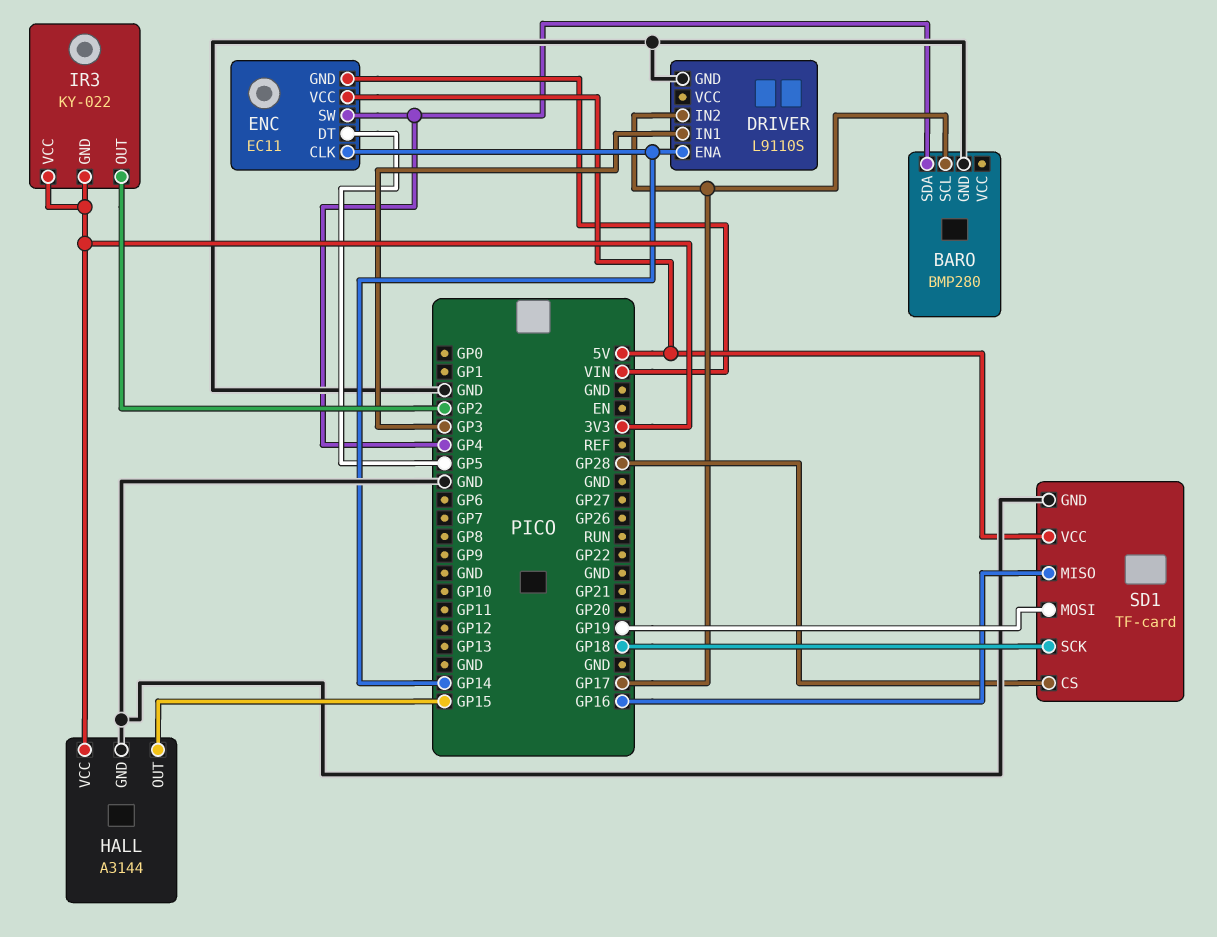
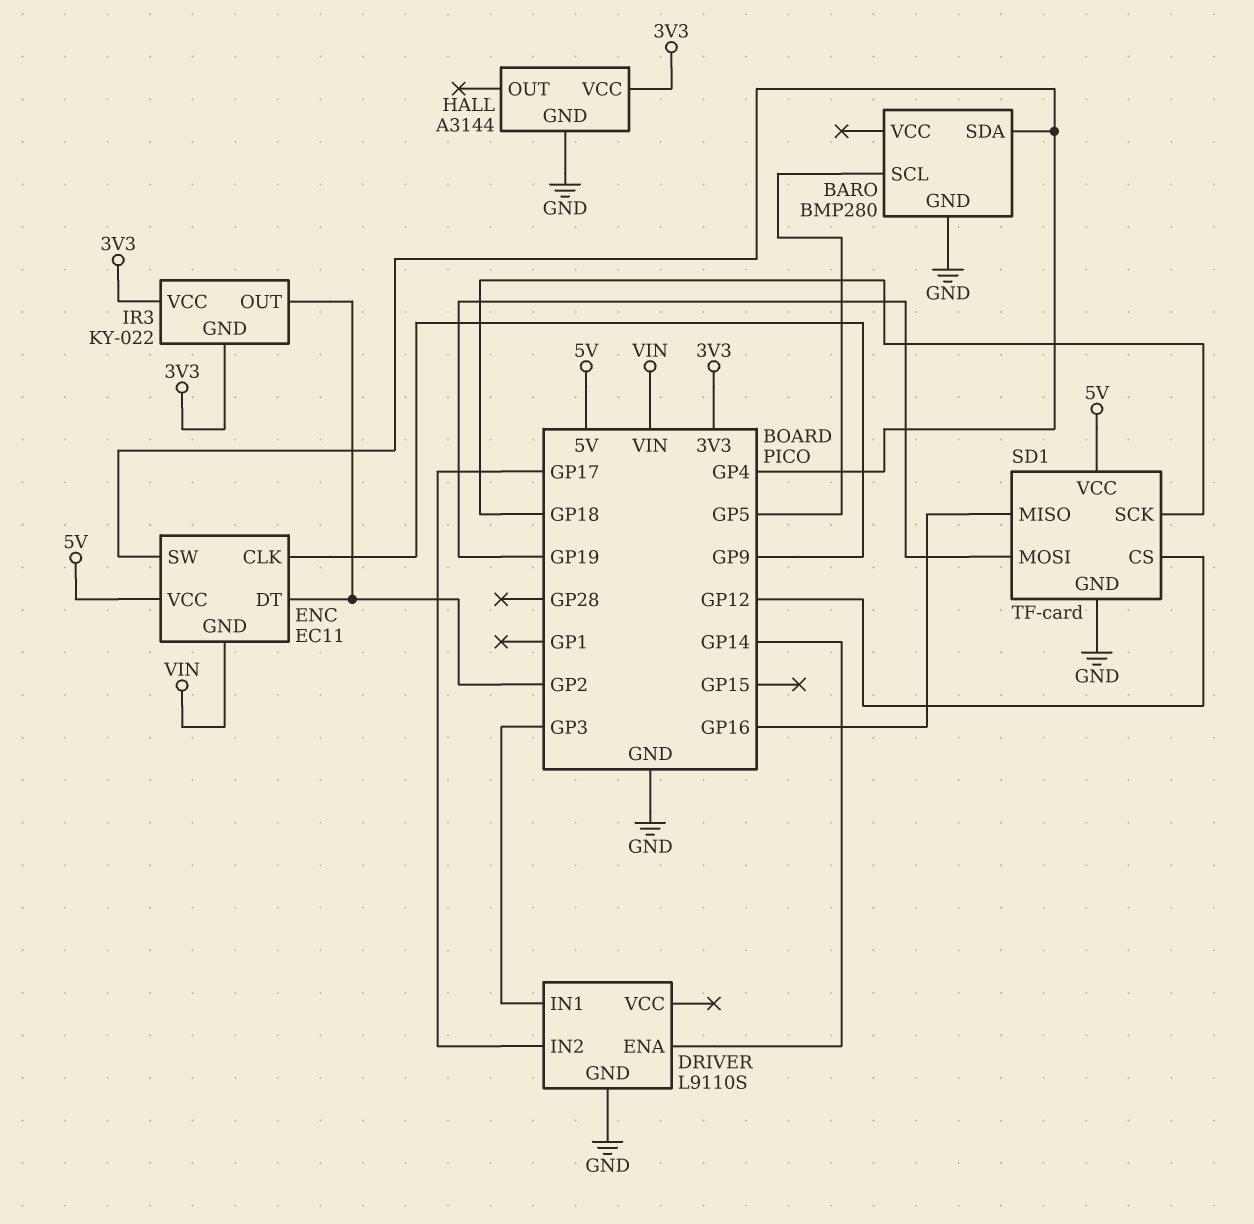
BARO pin SCL: GP17 -> GP5
ENC pin CLK: GP14 -> GP9
ENC pin DT: GP5 -> GP2
HALL pin OUT: GP15 -> none
SD1 pin CS: GP28 -> GP12

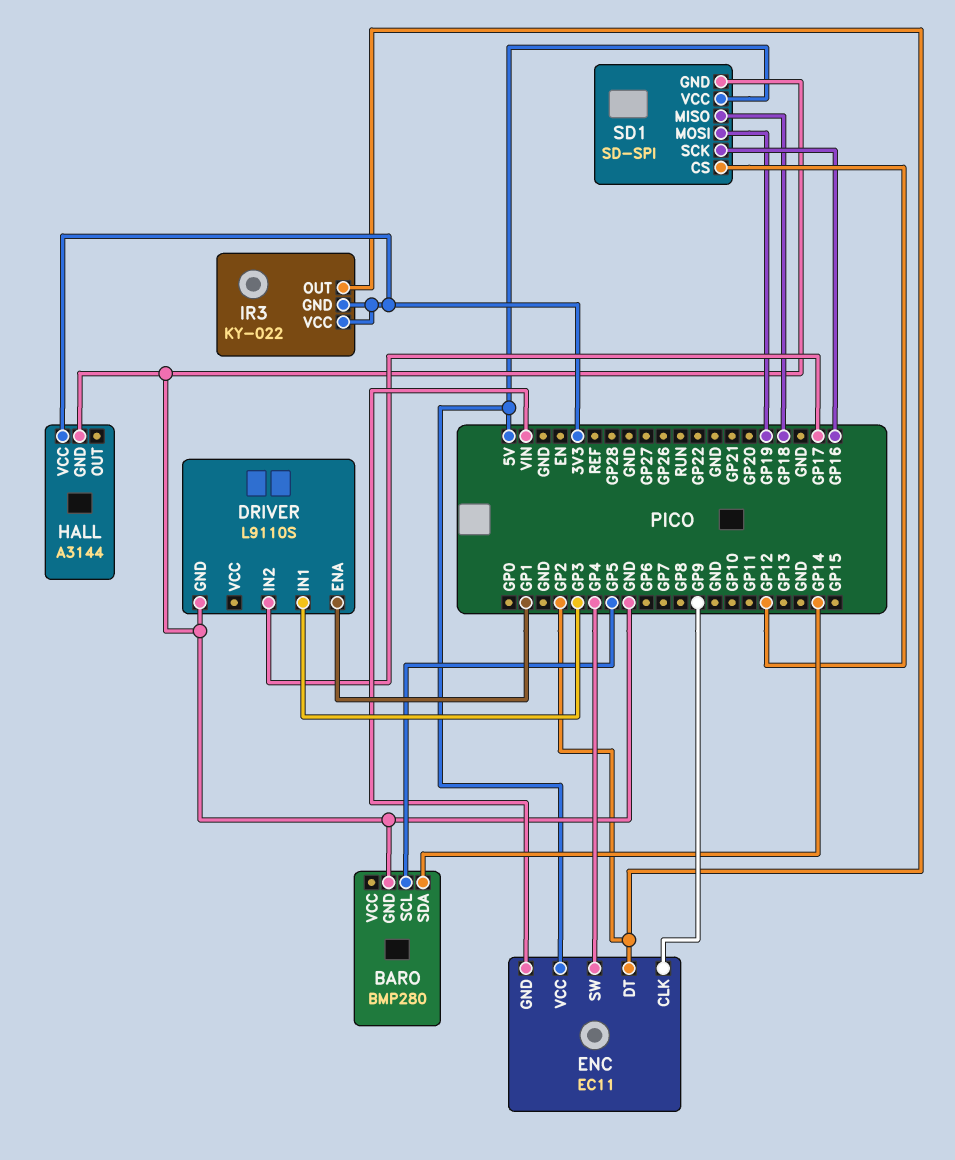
BARO pin SDA: GP4 -> GP14
DRIVER pin ENA: GP14 -> GP1
SD1: TF-card -> SD-SPI
SD1 pin MISO: GP16 -> GP18
SD1 pin SCK: GP18 -> GP16

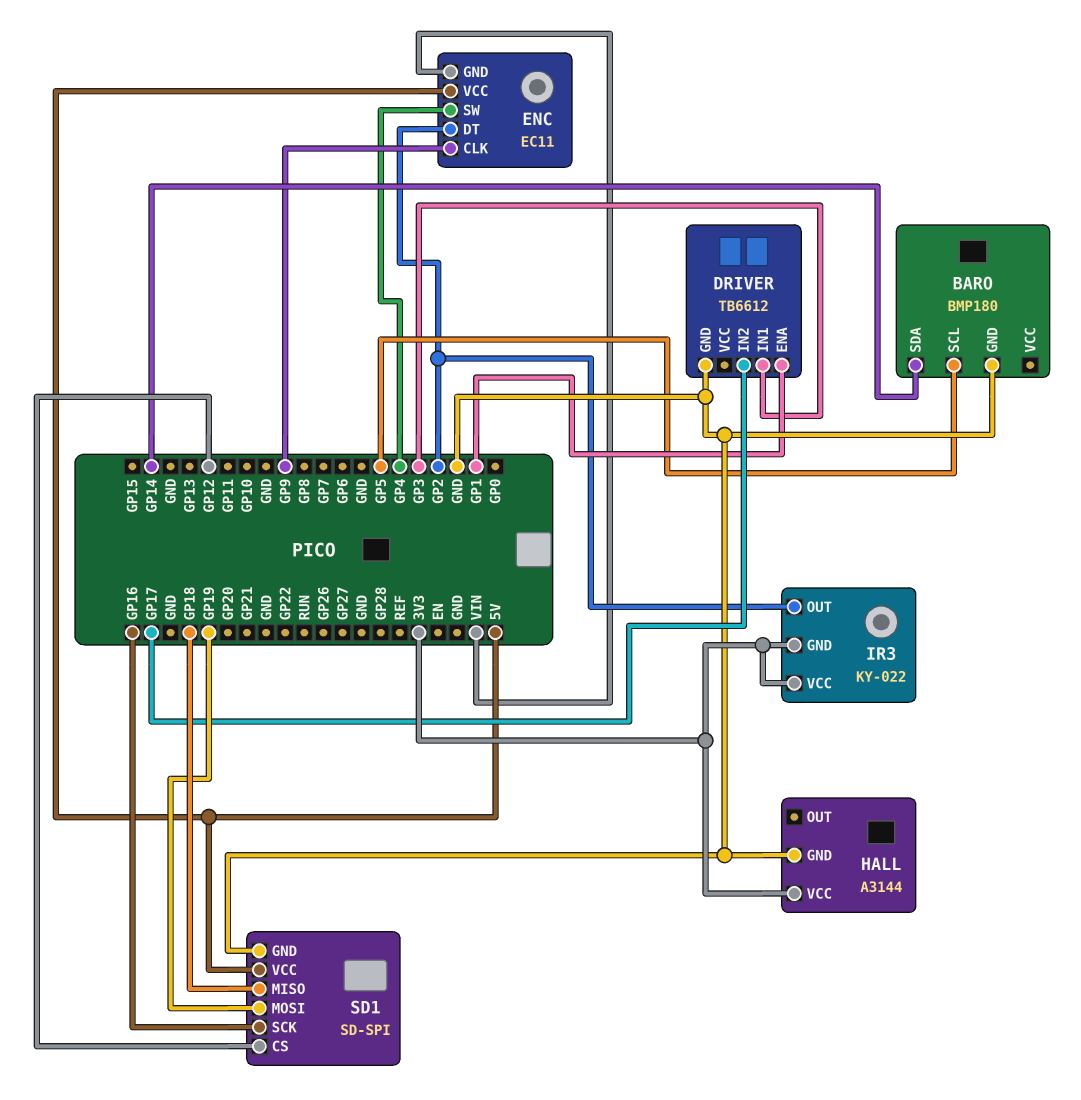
BARO: BMP280 -> BMP180
DRIVER: L9110S -> TB6612

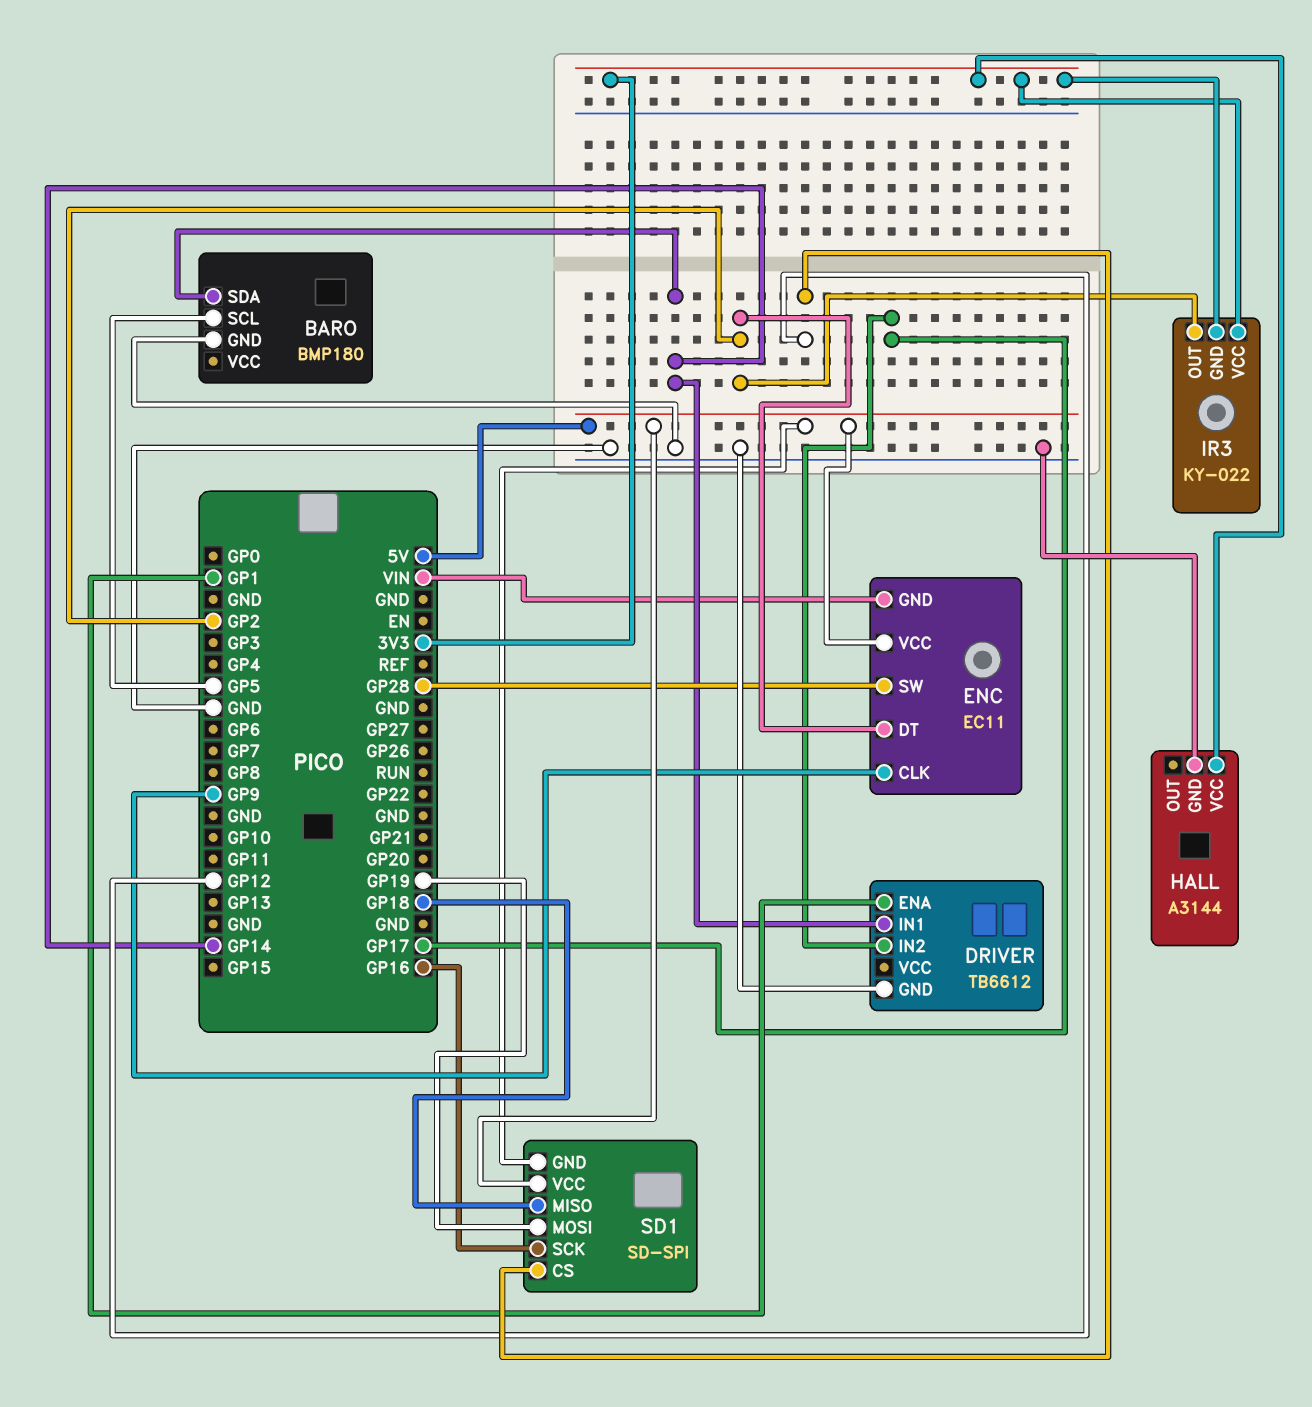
DRIVER pin IN1: GP3 -> GP14
ENC pin SW: GP4 -> GP28
SD1 pin GND: GND -> 5V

++++

> TASK OBJECTIVE:
Could you reproduce the records above exactly, leaving out the pictures?

> WRITTEN SOLUTION:
BARO pin SCL: GP17 -> GP5
ENC pin CLK: GP14 -> GP9
ENC pin DT: GP5 -> GP2
HALL pin OUT: GP15 -> none
SD1 pin CS: GP28 -> GP12

BARO pin SDA: GP4 -> GP14
DRIVER pin ENA: GP14 -> GP1
SD1: TF-card -> SD-SPI
SD1 pin MISO: GP16 -> GP18
SD1 pin SCK: GP18 -> GP16

BARO: BMP280 -> BMP180
DRIVER: L9110S -> TB6612

DRIVER pin IN1: GP3 -> GP14
ENC pin SW: GP4 -> GP28
SD1 pin GND: GND -> 5V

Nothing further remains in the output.